BEGIN WORKING DATA

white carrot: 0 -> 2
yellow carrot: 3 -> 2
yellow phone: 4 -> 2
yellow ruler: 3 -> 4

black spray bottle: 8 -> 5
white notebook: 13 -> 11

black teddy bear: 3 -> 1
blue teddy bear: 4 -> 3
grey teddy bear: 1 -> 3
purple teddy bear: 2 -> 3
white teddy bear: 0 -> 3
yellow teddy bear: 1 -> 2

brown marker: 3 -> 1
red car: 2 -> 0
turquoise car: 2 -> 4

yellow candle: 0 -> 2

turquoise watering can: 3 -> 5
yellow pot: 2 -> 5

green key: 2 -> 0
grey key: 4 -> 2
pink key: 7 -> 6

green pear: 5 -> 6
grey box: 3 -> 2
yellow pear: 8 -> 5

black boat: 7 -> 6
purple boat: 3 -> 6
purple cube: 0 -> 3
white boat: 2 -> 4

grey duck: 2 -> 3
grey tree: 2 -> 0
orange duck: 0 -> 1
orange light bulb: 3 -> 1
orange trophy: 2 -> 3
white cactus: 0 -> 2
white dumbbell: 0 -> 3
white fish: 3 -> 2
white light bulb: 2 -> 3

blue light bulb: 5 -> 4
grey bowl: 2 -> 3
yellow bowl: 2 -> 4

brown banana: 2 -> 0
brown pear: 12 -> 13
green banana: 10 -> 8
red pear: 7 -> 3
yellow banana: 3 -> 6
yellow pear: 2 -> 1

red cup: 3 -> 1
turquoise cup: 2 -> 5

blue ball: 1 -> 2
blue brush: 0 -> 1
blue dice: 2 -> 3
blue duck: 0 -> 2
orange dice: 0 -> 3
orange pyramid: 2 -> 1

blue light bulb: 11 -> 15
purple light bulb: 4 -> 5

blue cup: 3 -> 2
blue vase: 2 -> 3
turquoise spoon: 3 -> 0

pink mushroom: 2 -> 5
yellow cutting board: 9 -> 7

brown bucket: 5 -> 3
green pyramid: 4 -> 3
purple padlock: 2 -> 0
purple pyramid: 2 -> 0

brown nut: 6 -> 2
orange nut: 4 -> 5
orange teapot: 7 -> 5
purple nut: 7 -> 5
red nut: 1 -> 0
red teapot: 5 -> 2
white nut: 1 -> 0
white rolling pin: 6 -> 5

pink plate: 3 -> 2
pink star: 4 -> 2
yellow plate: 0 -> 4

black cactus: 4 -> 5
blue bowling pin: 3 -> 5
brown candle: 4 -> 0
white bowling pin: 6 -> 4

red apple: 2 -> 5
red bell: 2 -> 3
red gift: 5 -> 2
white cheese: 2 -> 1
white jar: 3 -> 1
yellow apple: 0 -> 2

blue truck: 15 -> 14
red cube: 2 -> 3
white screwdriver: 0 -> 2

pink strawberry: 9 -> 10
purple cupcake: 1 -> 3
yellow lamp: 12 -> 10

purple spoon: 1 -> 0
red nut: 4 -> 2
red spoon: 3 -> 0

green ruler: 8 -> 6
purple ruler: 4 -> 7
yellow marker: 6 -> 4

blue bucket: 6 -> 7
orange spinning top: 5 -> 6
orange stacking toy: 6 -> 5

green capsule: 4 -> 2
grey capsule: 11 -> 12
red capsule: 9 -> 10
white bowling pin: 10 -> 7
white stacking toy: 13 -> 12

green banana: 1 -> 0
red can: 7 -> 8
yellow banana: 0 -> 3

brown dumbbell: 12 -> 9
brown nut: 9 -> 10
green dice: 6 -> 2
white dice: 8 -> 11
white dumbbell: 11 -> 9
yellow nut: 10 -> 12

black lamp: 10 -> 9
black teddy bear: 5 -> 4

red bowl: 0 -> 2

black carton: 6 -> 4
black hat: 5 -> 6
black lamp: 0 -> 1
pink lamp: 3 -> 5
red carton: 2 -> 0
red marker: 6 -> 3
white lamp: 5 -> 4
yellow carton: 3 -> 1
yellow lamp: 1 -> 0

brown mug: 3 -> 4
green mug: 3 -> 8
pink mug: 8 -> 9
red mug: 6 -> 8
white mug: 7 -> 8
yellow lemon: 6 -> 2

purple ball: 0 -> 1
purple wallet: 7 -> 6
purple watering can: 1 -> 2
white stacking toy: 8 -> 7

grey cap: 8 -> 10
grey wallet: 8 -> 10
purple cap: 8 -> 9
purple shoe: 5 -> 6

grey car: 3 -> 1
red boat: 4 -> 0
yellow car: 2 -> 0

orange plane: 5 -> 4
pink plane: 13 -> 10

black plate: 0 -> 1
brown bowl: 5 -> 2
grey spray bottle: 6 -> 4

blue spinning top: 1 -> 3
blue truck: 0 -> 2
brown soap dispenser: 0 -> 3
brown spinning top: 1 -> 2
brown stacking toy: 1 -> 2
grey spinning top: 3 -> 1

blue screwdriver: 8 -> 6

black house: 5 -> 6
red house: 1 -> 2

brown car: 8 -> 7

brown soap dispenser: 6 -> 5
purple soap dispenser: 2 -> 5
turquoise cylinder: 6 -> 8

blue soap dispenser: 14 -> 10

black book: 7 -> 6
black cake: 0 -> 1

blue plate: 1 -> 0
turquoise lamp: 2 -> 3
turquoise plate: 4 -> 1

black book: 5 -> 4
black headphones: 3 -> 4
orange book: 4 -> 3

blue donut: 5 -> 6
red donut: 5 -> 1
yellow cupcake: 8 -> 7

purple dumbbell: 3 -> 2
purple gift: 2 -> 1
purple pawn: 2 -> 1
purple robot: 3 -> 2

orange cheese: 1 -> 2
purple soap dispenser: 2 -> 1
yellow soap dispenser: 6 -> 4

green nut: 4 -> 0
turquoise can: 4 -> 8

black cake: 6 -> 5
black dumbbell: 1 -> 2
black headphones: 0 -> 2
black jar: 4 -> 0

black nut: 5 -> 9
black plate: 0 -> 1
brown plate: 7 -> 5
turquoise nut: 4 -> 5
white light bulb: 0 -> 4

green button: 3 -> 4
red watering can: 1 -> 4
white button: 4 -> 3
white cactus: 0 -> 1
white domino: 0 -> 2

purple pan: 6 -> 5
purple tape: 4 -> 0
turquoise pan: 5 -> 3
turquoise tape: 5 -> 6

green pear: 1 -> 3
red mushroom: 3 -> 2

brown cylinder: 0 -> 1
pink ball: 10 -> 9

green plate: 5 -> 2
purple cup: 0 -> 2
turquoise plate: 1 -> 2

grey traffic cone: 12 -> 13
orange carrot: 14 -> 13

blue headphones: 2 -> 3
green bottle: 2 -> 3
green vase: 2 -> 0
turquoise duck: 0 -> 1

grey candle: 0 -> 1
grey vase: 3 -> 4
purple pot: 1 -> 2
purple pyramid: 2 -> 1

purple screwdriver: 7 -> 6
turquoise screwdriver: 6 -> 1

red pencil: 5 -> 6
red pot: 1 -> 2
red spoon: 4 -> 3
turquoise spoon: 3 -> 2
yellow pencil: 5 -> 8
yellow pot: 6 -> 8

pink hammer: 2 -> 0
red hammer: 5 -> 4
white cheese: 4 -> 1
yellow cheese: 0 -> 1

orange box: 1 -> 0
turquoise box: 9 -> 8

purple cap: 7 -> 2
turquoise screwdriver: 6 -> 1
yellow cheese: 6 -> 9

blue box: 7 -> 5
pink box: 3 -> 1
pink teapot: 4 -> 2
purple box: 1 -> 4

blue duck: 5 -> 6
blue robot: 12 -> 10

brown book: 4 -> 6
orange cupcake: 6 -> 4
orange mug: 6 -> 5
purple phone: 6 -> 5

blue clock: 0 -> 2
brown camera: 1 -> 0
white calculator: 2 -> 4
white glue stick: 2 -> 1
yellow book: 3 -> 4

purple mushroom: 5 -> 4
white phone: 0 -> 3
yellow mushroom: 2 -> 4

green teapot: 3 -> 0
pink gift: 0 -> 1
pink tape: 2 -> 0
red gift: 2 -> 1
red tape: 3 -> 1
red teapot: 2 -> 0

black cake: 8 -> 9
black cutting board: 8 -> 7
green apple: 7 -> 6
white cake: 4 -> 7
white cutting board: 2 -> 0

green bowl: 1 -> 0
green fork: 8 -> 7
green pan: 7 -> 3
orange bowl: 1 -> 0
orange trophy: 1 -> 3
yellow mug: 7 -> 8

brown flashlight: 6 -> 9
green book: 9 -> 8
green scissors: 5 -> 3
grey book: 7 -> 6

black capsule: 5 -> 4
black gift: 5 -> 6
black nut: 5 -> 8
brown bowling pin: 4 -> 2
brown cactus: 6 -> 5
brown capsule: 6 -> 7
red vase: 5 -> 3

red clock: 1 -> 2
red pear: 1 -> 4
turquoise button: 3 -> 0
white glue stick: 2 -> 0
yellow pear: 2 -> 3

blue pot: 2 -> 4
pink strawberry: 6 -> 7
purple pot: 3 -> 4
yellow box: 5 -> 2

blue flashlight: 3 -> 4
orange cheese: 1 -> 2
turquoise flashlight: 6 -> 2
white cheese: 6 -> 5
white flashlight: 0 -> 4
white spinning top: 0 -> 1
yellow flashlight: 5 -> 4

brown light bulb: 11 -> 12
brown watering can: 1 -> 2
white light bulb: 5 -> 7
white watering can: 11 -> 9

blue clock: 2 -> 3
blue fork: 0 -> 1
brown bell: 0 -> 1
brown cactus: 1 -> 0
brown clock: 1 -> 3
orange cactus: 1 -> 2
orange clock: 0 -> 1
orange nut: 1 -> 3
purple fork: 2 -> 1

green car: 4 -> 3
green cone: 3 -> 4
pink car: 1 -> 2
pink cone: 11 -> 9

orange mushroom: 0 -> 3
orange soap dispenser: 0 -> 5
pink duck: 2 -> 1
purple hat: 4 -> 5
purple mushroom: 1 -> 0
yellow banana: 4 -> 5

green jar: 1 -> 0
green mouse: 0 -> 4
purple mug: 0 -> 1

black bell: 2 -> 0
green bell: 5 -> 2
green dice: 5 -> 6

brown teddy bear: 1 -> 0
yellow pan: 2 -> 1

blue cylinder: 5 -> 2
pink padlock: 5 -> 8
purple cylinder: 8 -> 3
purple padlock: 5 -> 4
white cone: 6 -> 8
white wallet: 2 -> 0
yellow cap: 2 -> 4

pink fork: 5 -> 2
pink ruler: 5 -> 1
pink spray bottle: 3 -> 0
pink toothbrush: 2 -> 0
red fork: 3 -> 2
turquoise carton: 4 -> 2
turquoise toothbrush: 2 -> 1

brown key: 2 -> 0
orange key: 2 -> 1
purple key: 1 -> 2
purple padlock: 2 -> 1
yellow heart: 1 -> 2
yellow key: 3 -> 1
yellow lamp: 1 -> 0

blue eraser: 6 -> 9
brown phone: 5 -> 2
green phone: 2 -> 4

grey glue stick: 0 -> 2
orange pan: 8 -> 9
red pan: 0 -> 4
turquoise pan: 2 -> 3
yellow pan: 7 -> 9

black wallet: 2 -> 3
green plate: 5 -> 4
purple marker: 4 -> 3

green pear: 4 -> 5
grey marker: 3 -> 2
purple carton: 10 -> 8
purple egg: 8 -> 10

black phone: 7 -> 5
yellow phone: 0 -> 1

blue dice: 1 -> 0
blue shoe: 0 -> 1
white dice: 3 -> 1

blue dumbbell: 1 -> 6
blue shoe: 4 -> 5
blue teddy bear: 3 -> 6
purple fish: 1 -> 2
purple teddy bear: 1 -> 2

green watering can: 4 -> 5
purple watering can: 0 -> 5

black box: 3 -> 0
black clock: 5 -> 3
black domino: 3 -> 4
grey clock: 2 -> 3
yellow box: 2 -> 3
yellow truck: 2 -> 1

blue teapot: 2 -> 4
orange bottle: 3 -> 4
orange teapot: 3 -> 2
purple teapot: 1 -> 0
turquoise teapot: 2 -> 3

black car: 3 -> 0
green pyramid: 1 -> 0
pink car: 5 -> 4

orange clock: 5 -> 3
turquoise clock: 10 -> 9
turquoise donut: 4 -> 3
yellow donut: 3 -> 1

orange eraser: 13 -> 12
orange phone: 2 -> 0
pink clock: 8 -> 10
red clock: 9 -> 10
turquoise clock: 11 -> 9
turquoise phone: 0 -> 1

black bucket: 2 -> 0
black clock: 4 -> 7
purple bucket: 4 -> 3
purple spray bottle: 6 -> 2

END WORKING DATA

WHAT THIS TASK INVOLVES: Using the records above, restate word for word the lines from the one with "black wallet: 2 -> 3" through the one with "purple watering can: 0 -> 5", both included.

EXERCISE OUTPUT:
black wallet: 2 -> 3
green plate: 5 -> 4
purple marker: 4 -> 3

green pear: 4 -> 5
grey marker: 3 -> 2
purple carton: 10 -> 8
purple egg: 8 -> 10

black phone: 7 -> 5
yellow phone: 0 -> 1

blue dice: 1 -> 0
blue shoe: 0 -> 1
white dice: 3 -> 1

blue dumbbell: 1 -> 6
blue shoe: 4 -> 5
blue teddy bear: 3 -> 6
purple fish: 1 -> 2
purple teddy bear: 1 -> 2

green watering can: 4 -> 5
purple watering can: 0 -> 5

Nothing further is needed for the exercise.